● **Material for this exercise**
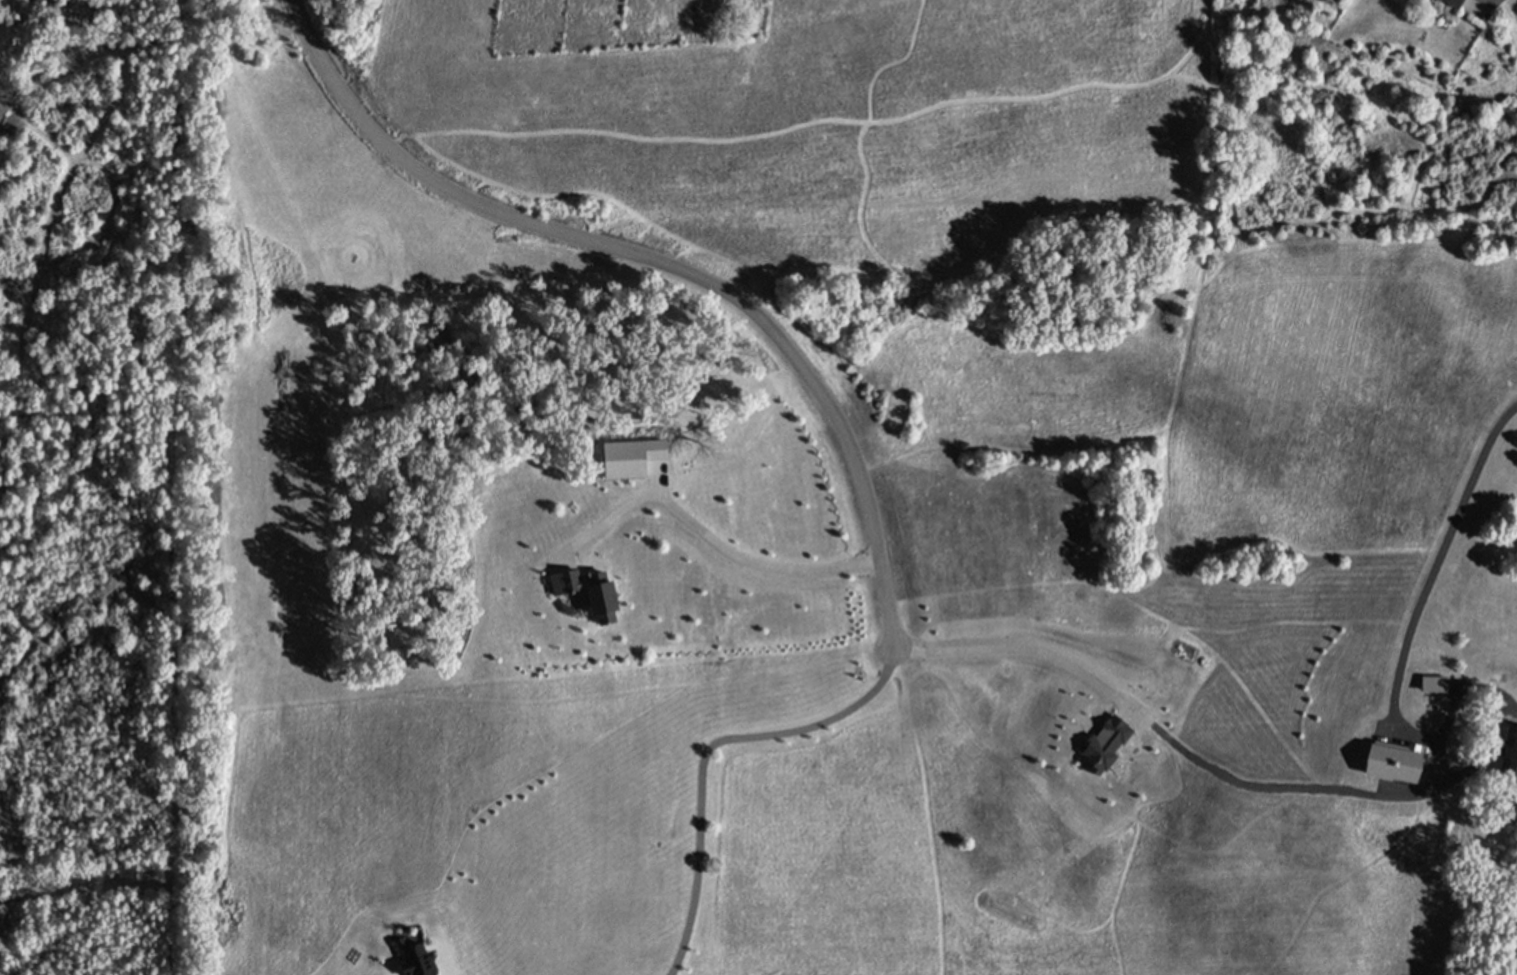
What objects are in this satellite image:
building: (1450, 2)
road: (1493, 3)
building: (1482, 17)
road: (662, 268)
road: (710, 534)
road: (1435, 547)
road: (1016, 648)
building: (1431, 687)
road: (1453, 705)
road: (705, 754)
building: (1509, 757)
building: (1389, 764)
building: (420, 960)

● **Exercise aim**
Print the data again word for word, pictures excluded.

● **Answer box**
What objects are in this satellite image:
building: (1450, 2)
road: (1493, 3)
building: (1482, 17)
road: (662, 268)
road: (710, 534)
road: (1435, 547)
road: (1016, 648)
building: (1431, 687)
road: (1453, 705)
road: (705, 754)
building: (1509, 757)
building: (1389, 764)
building: (420, 960)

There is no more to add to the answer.